→ **Object transformation records**:
- - -
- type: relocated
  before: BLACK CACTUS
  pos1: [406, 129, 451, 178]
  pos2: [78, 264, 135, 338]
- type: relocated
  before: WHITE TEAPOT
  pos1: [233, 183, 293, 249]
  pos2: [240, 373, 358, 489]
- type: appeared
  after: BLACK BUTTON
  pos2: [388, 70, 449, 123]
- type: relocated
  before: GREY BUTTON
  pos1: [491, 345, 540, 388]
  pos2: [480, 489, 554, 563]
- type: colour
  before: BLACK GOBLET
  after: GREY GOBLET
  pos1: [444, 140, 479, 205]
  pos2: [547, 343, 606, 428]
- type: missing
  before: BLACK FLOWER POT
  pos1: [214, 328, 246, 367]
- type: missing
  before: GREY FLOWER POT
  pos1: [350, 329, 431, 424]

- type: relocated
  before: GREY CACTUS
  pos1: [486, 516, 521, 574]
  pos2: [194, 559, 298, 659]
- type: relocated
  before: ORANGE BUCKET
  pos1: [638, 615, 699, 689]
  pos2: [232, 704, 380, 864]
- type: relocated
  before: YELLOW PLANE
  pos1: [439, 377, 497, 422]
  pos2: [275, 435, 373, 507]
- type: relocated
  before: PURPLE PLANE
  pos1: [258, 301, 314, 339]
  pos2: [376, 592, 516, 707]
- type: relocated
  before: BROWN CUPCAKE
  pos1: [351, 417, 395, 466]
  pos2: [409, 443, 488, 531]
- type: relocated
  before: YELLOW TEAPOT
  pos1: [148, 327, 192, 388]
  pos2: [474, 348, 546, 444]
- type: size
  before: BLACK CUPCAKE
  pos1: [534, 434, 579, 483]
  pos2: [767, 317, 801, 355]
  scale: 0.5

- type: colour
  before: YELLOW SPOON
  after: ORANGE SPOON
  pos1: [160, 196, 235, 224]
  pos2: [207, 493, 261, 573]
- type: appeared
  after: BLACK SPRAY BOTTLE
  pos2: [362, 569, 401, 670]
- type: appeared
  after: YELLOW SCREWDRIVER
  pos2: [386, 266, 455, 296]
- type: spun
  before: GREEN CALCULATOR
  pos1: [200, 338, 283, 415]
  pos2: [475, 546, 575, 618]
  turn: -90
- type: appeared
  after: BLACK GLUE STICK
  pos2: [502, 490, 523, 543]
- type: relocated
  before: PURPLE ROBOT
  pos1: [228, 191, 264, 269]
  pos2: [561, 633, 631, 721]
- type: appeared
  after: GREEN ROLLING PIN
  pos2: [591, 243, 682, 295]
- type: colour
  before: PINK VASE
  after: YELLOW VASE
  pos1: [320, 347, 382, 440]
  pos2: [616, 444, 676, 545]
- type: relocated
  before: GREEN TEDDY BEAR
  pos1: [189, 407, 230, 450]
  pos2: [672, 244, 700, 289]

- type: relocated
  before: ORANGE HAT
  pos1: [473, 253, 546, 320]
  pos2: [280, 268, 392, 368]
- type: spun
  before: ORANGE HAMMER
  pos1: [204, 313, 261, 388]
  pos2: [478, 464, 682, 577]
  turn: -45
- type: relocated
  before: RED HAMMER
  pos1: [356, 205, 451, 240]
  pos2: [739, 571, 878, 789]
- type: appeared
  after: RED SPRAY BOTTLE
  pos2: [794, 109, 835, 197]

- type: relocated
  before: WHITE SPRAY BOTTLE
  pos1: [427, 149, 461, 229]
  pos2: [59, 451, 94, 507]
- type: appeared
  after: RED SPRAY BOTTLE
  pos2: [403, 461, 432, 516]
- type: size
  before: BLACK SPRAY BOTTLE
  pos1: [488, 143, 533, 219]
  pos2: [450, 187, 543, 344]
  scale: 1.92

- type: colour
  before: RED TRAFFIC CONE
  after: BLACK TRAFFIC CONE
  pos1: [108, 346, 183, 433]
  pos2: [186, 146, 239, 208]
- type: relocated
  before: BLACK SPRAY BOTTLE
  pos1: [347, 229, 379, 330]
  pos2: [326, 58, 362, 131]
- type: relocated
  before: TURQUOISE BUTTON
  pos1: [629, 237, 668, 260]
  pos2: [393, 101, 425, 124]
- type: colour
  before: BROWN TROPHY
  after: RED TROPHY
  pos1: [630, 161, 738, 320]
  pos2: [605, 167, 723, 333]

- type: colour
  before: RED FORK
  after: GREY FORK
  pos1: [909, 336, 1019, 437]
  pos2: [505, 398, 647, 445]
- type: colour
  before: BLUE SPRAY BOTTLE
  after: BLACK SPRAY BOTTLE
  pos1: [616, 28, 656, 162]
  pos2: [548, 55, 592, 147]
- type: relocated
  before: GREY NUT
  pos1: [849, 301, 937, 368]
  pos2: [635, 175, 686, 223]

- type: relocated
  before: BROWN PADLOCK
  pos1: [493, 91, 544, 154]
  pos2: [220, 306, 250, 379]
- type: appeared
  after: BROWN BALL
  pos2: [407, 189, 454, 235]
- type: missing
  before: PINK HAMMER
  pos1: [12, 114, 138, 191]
- - -
→ **ASSIGNED TASK**:
From the entries above, tally every line holding the string "FLOWER". Give only the count.

→ **WORKED SOLUTION**:
2